**Task goal**
Filter out all lines without the word "grey" from the data below, please, and copy the rest.

Start of Given information

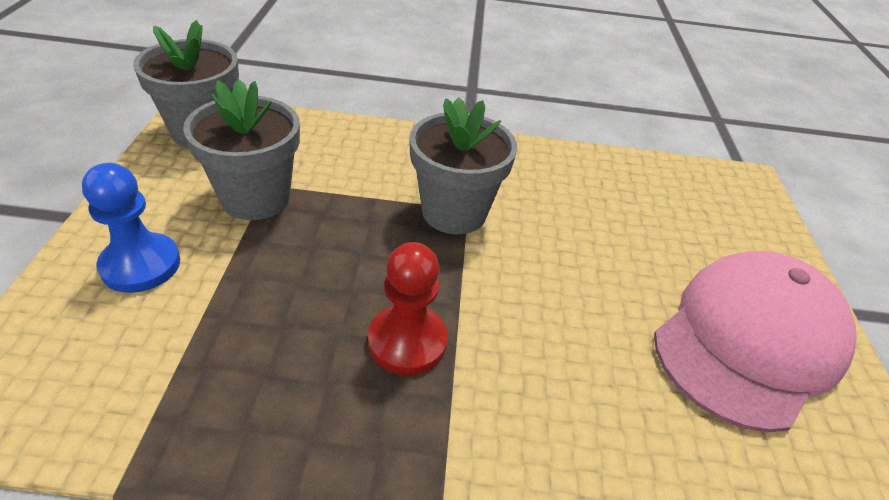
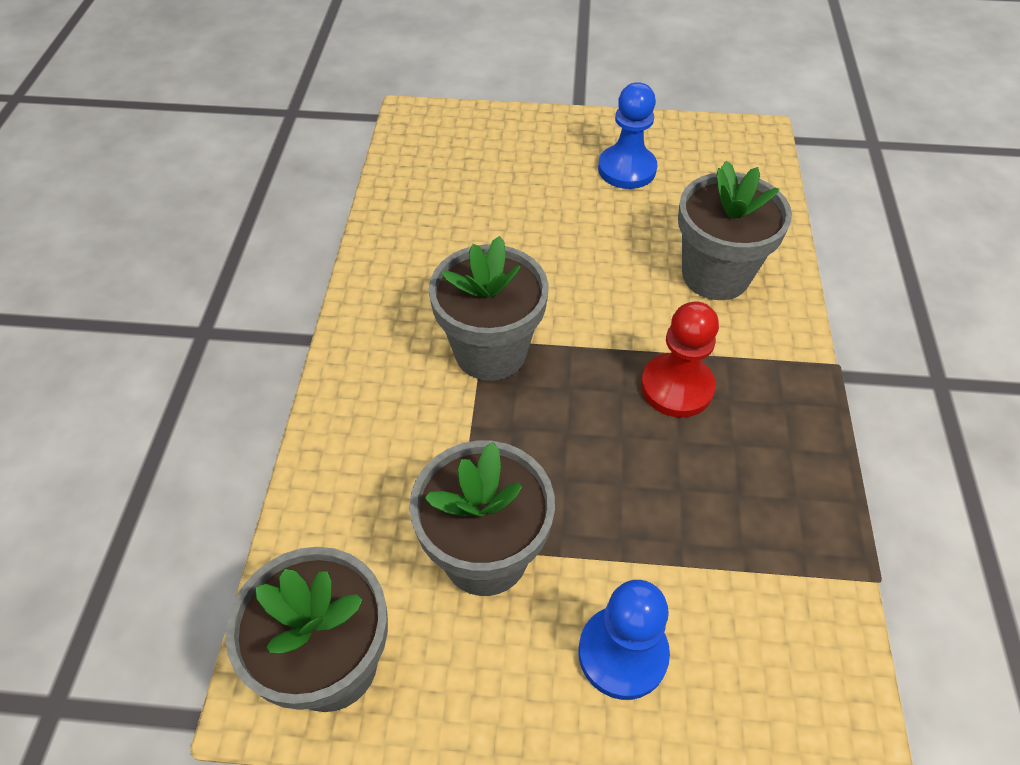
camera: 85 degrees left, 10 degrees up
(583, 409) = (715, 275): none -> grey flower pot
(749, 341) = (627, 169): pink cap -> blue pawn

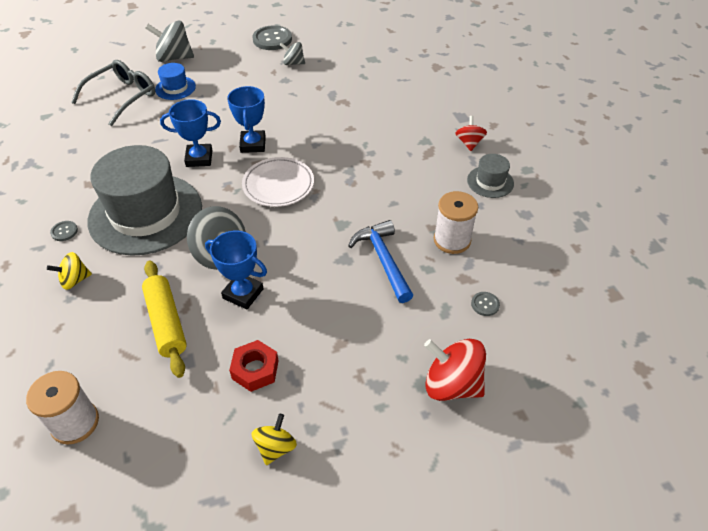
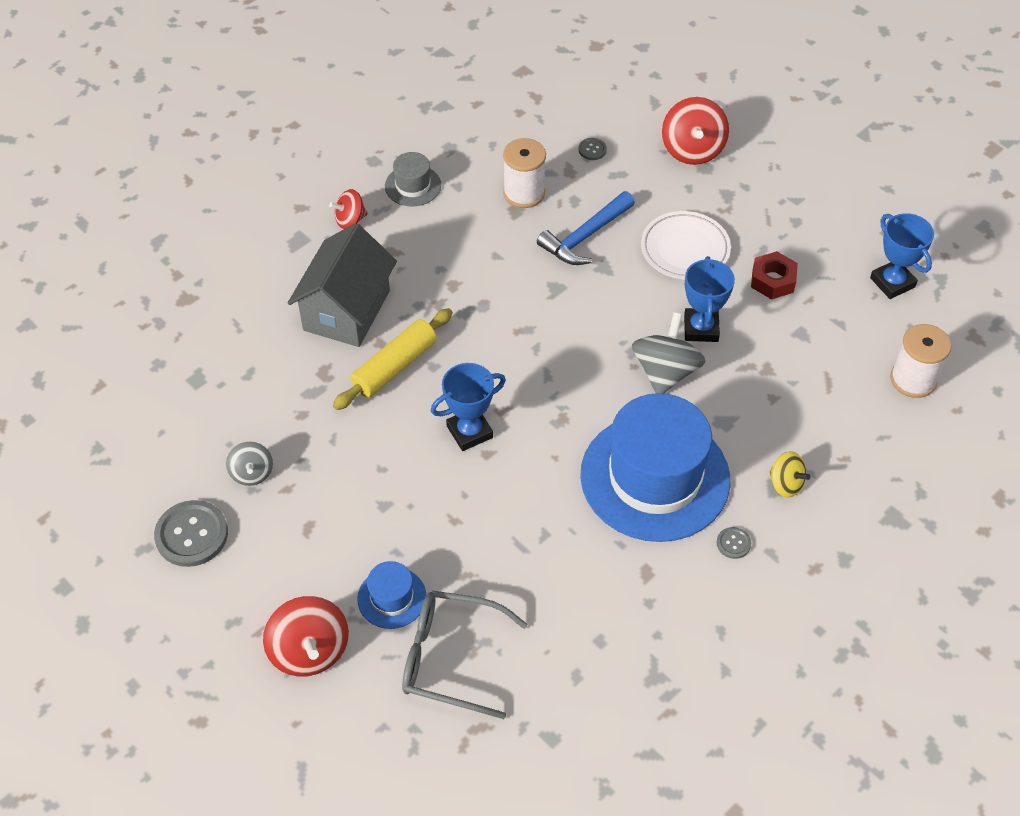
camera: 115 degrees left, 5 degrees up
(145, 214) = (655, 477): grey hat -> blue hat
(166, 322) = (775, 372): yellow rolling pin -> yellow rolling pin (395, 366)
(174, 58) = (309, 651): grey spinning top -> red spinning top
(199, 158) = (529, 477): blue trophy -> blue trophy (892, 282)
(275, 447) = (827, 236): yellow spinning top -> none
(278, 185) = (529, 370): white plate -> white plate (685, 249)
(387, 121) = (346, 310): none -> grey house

End of Given information

**Result for this exercise**
(583, 409) = (715, 275): none -> grey flower pot
(145, 214) = (655, 477): grey hat -> blue hat
(174, 58) = (309, 651): grey spinning top -> red spinning top
(387, 121) = (346, 310): none -> grey house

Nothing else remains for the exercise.